* _Problem statement_: Each line of the records that follow must come back exactly, with pictures skipped.

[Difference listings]
=== Section Start ===

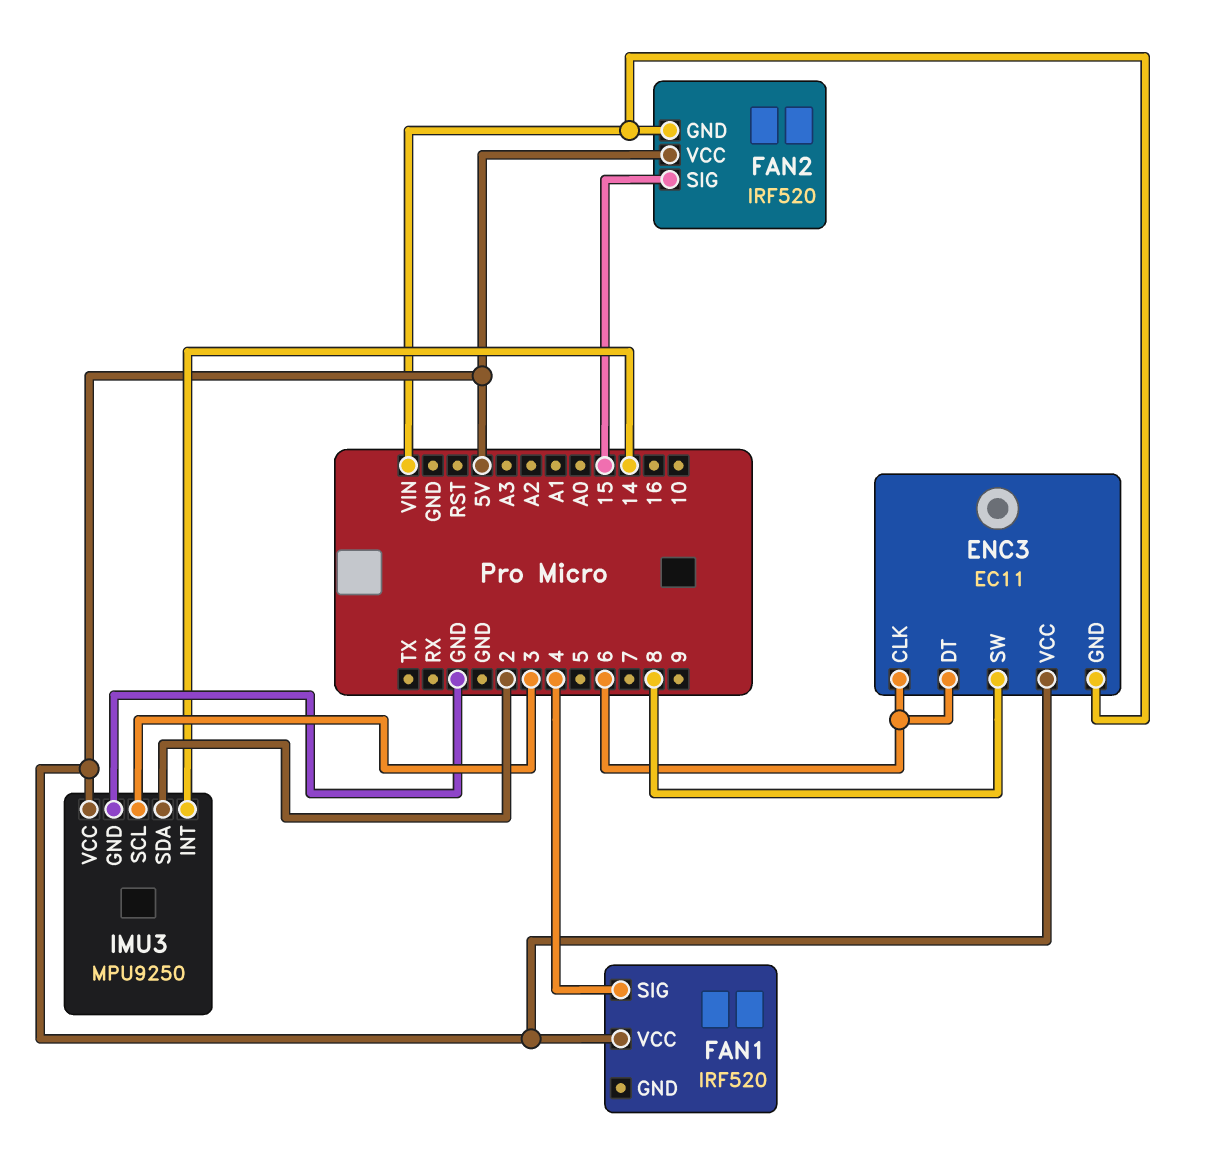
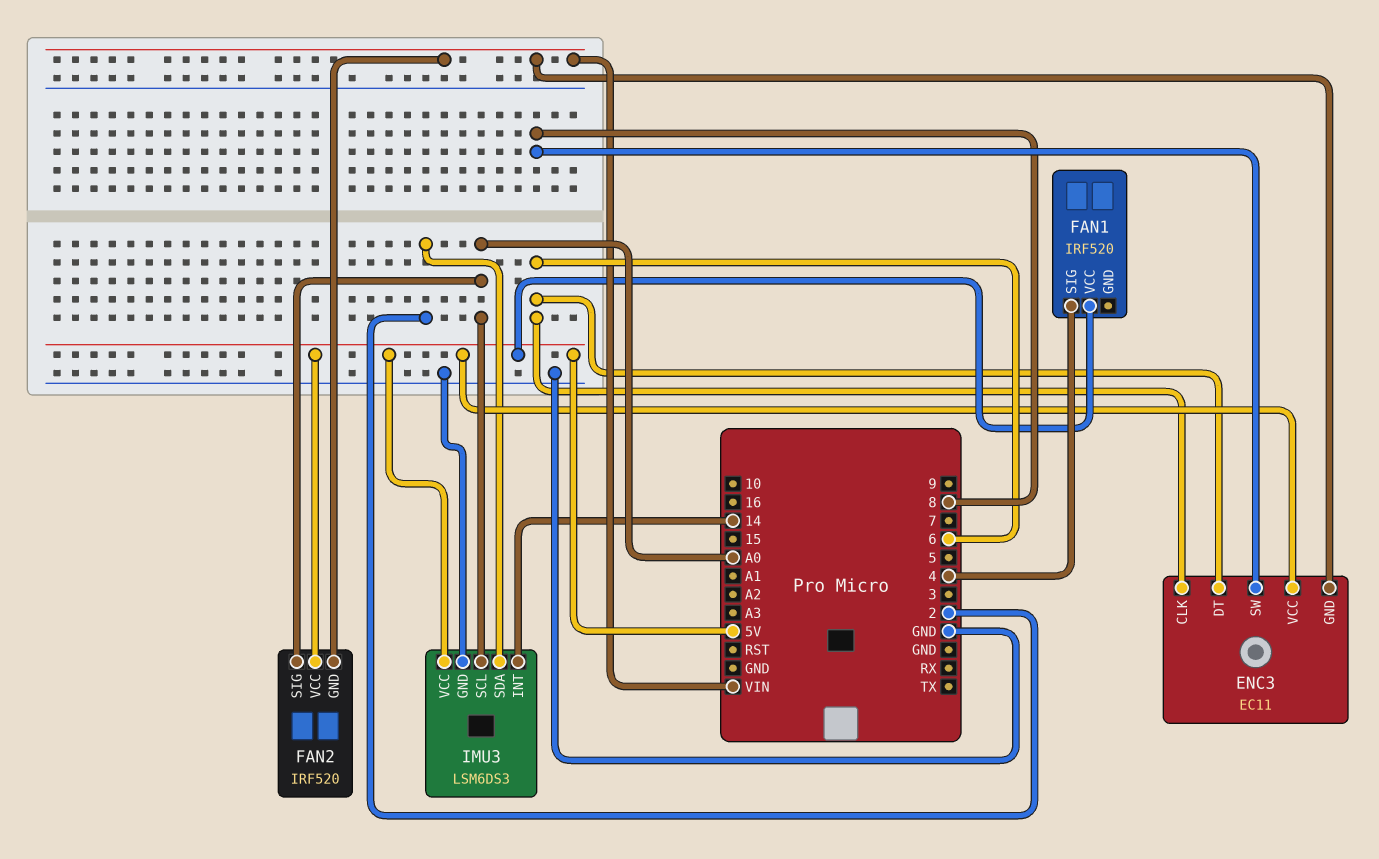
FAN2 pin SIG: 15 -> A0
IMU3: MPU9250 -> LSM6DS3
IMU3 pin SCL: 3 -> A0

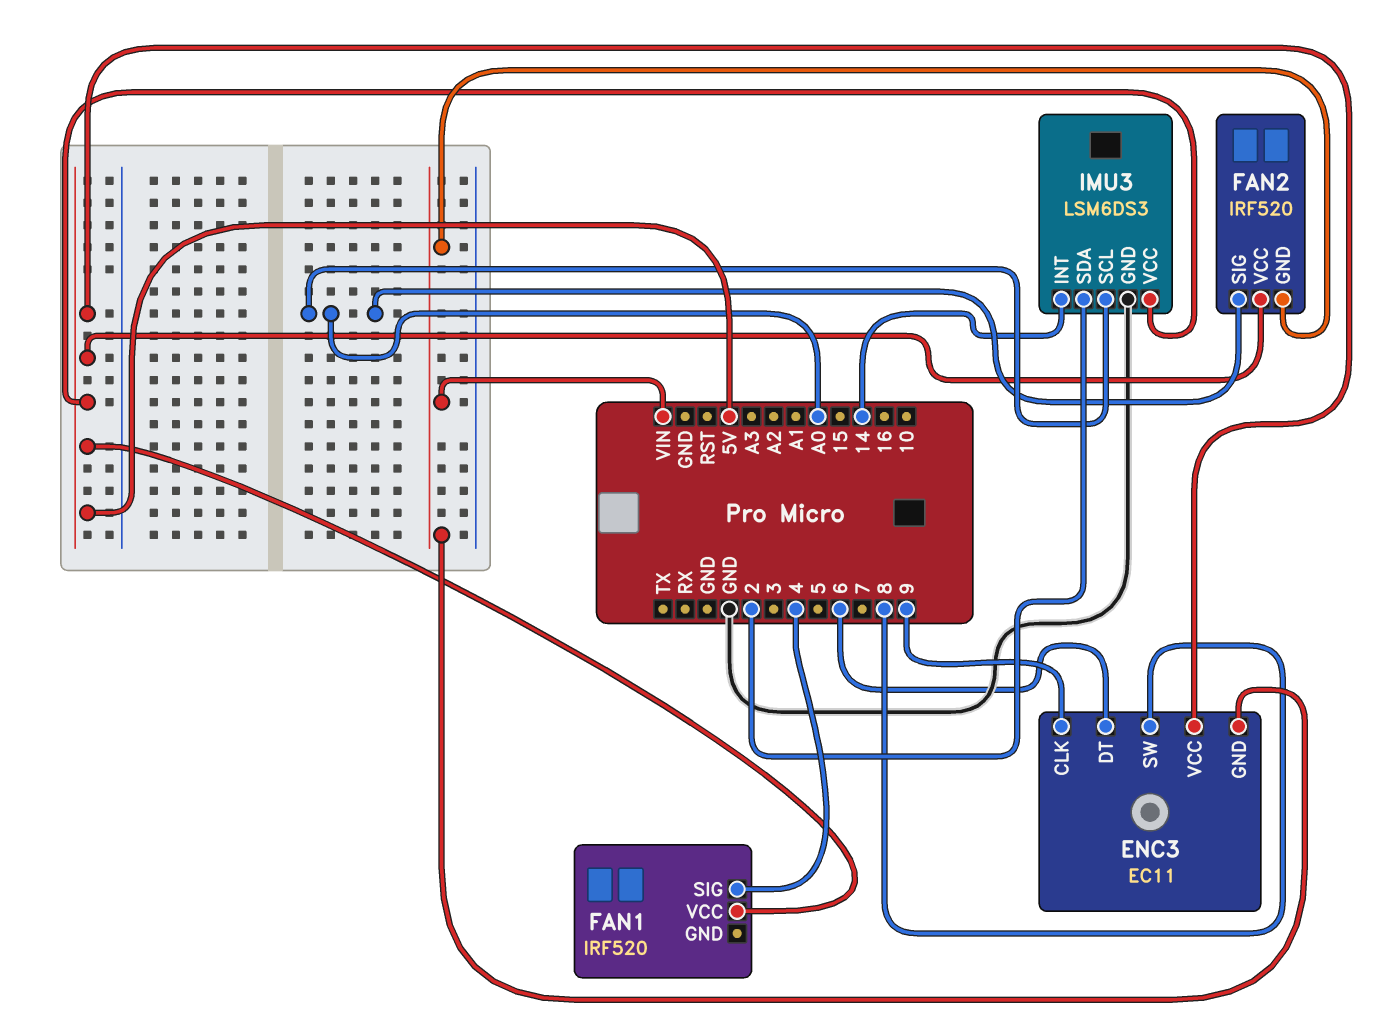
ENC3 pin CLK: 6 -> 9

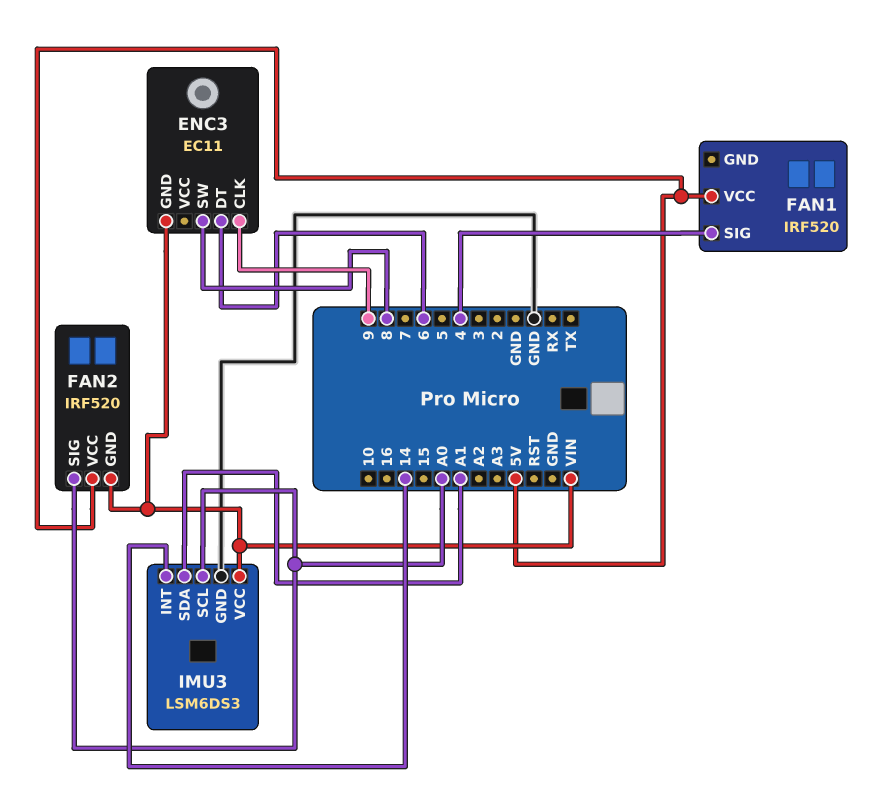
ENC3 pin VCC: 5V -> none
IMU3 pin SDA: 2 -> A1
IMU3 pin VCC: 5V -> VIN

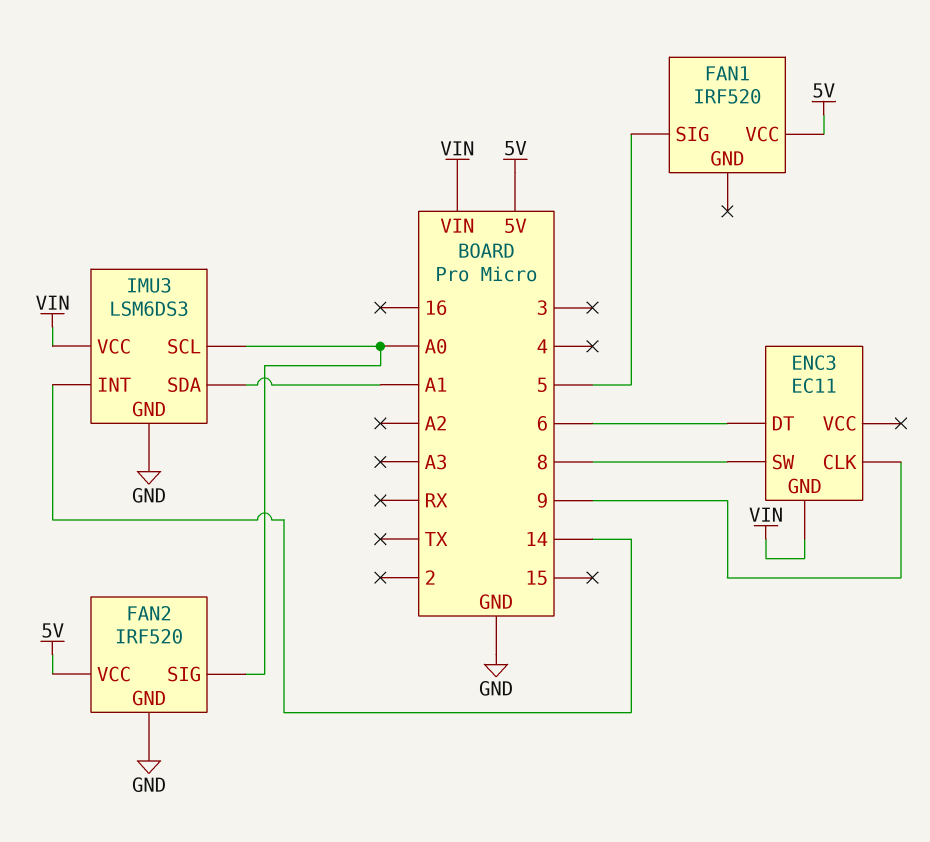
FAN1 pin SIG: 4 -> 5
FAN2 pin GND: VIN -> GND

=== Section End ===

* _Reply_:
FAN2 pin SIG: 15 -> A0
IMU3: MPU9250 -> LSM6DS3
IMU3 pin SCL: 3 -> A0

ENC3 pin CLK: 6 -> 9

ENC3 pin VCC: 5V -> none
IMU3 pin SDA: 2 -> A1
IMU3 pin VCC: 5V -> VIN

FAN1 pin SIG: 4 -> 5
FAN2 pin GND: VIN -> GND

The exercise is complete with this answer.